What is needed is an exact copy of every entry below, minus the images.

Items from a dataset

==================================================

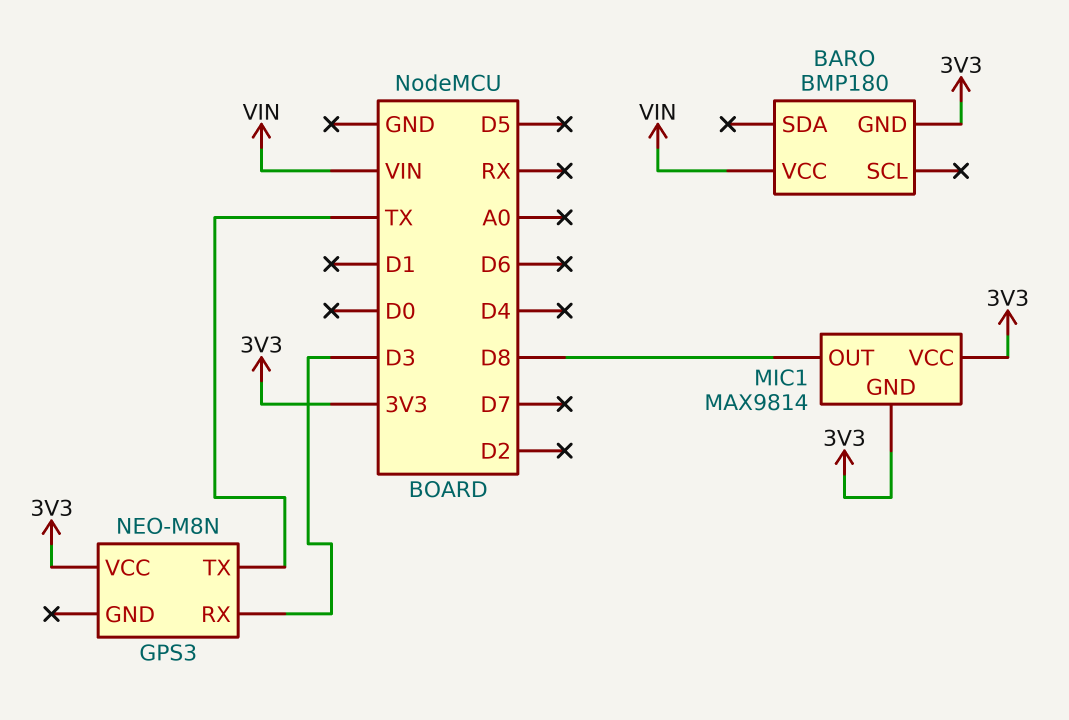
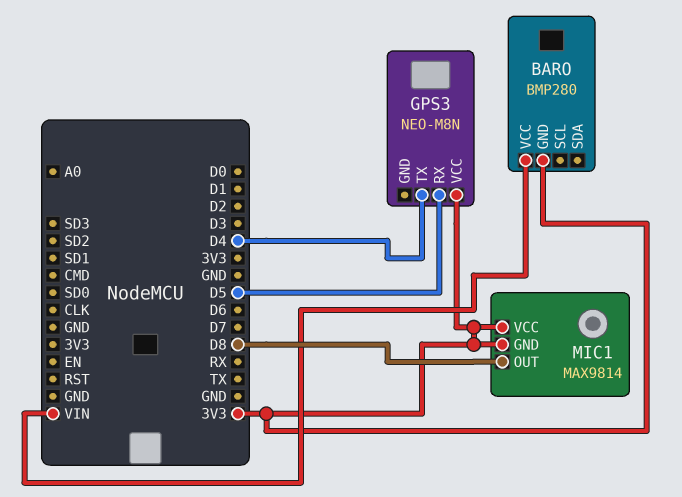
BARO: BMP180 -> BMP280
GPS3 pin RX: D3 -> D5
GPS3 pin TX: TX -> D4

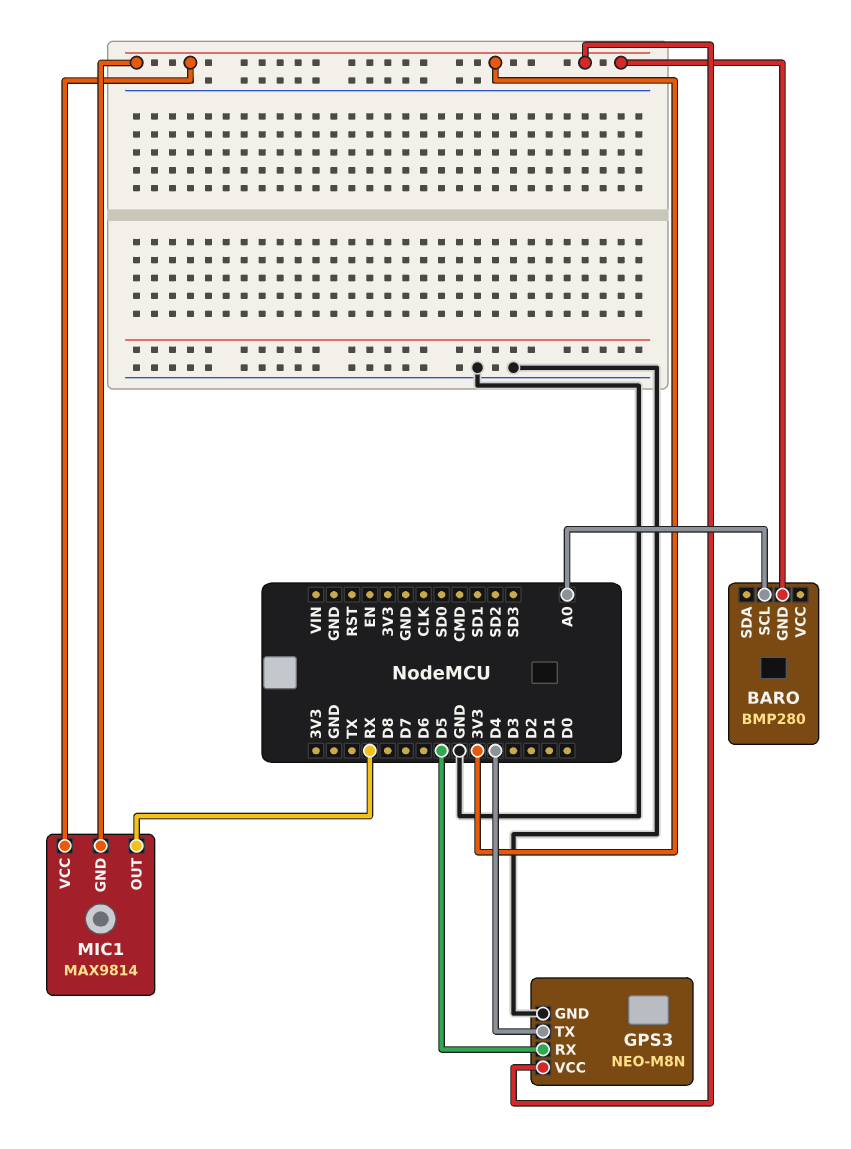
BARO pin SCL: none -> A0
BARO pin VCC: VIN -> none
GPS3 pin GND: none -> GND
MIC1 pin OUT: D8 -> RX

==================================================

▸ **EXERCISE ANSWER**:
BARO: BMP180 -> BMP280
GPS3 pin RX: D3 -> D5
GPS3 pin TX: TX -> D4

BARO pin SCL: none -> A0
BARO pin VCC: VIN -> none
GPS3 pin GND: none -> GND
MIC1 pin OUT: D8 -> RX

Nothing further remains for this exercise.